=== GIVEN RECORDS ===

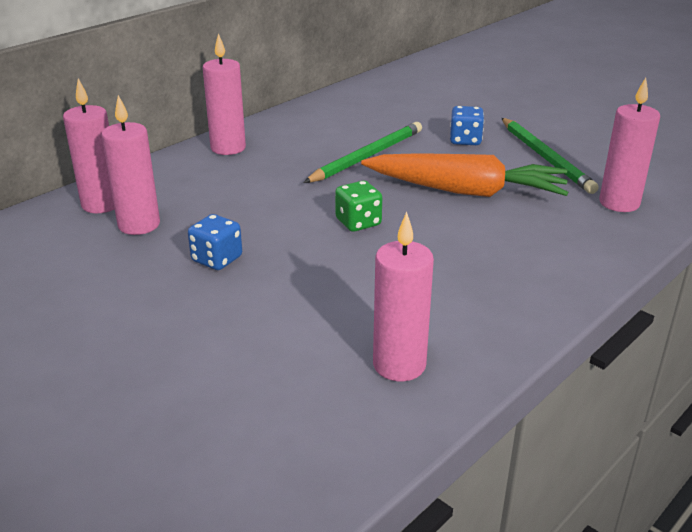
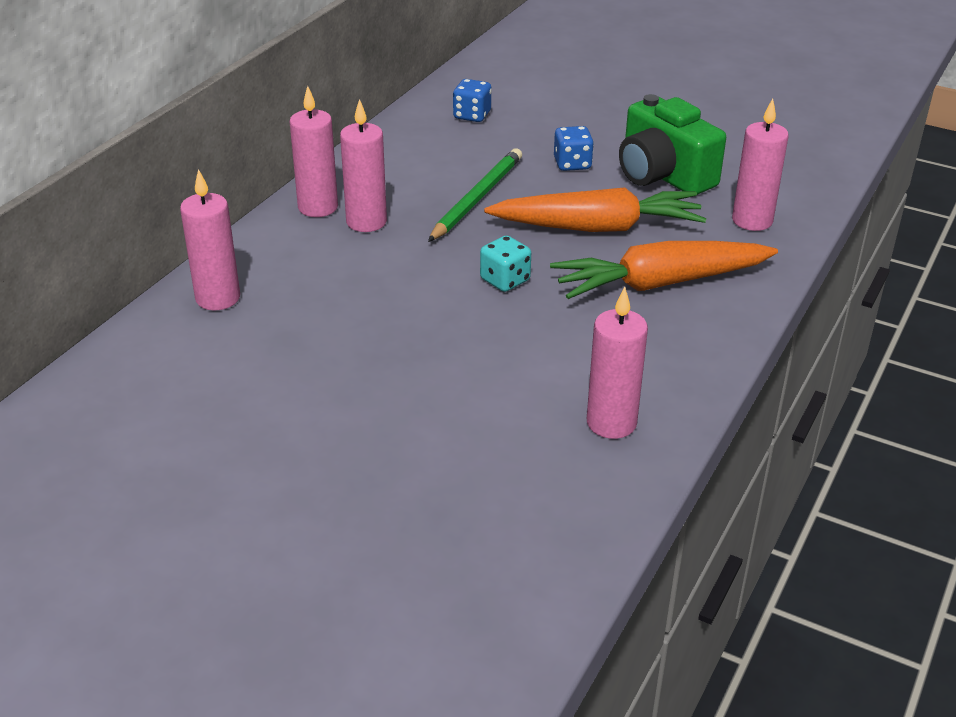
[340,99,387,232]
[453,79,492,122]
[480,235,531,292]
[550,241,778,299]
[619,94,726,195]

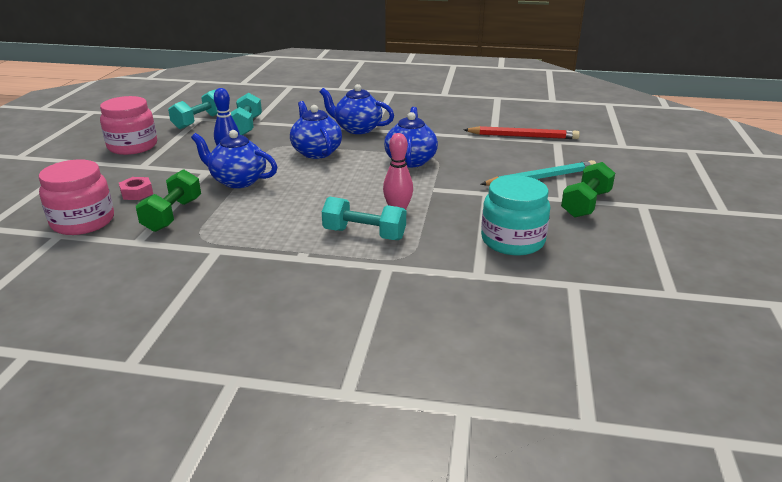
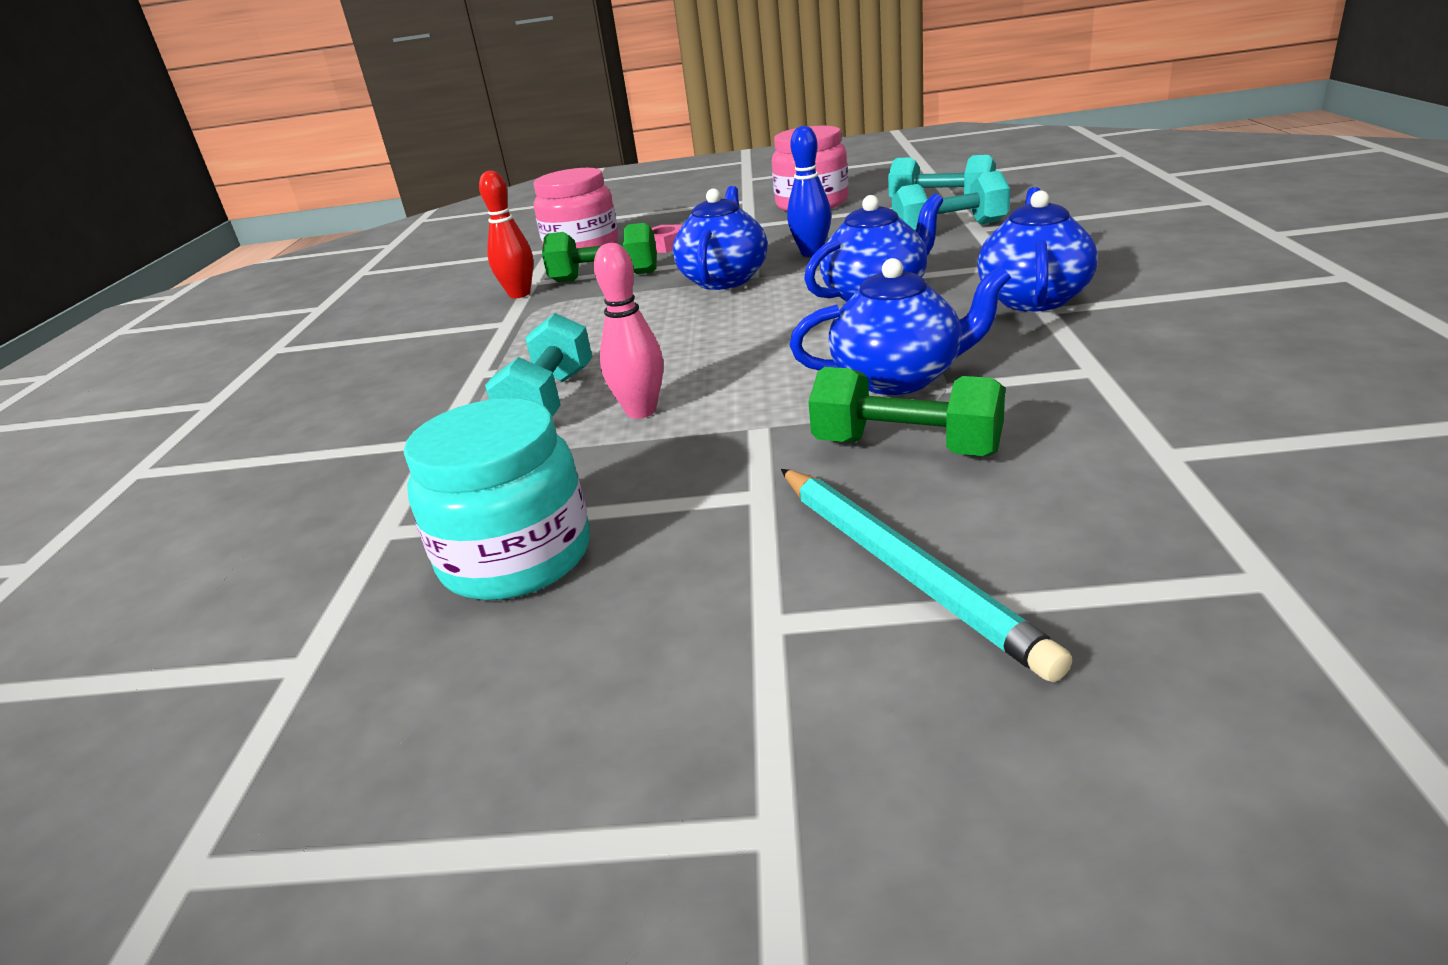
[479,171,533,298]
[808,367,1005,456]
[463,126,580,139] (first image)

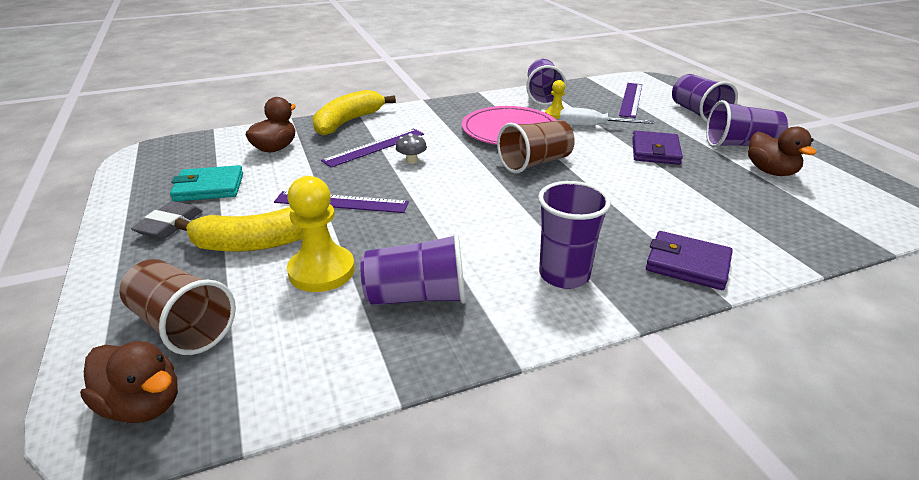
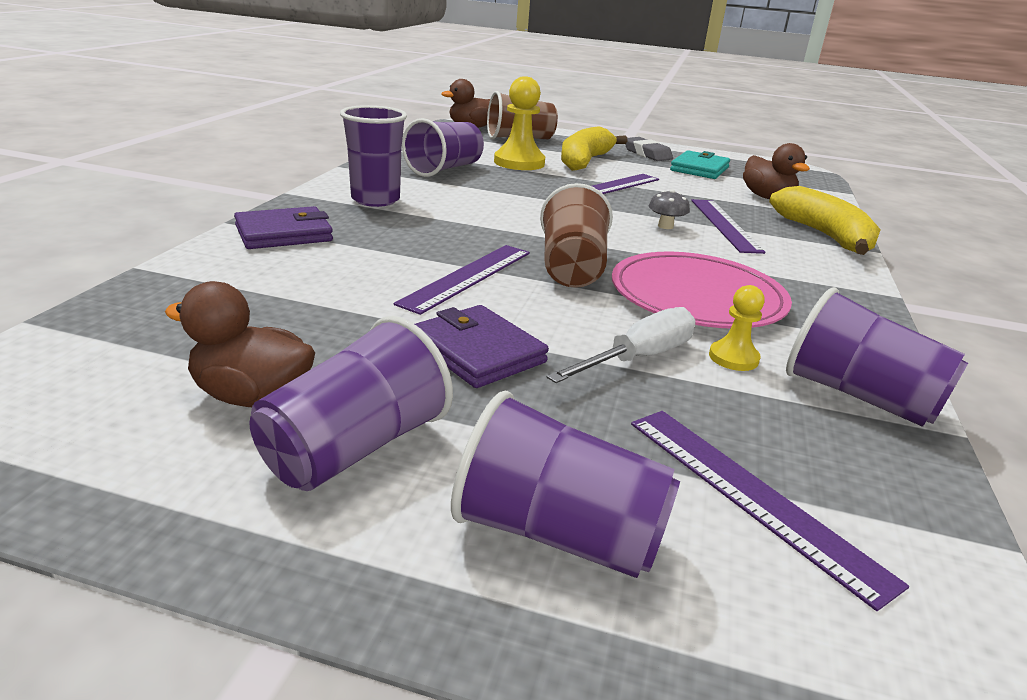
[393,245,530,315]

===

YOUR INSTRUCTIONS:
Each line in the records above should be reproduced exactly; images are not copied.

YOUR SOLUTION:
[340,99,387,232]
[453,79,492,122]
[480,235,531,292]
[550,241,778,299]
[619,94,726,195]

[479,171,533,298]
[808,367,1005,456]
[463,126,580,139] (first image)

[393,245,530,315]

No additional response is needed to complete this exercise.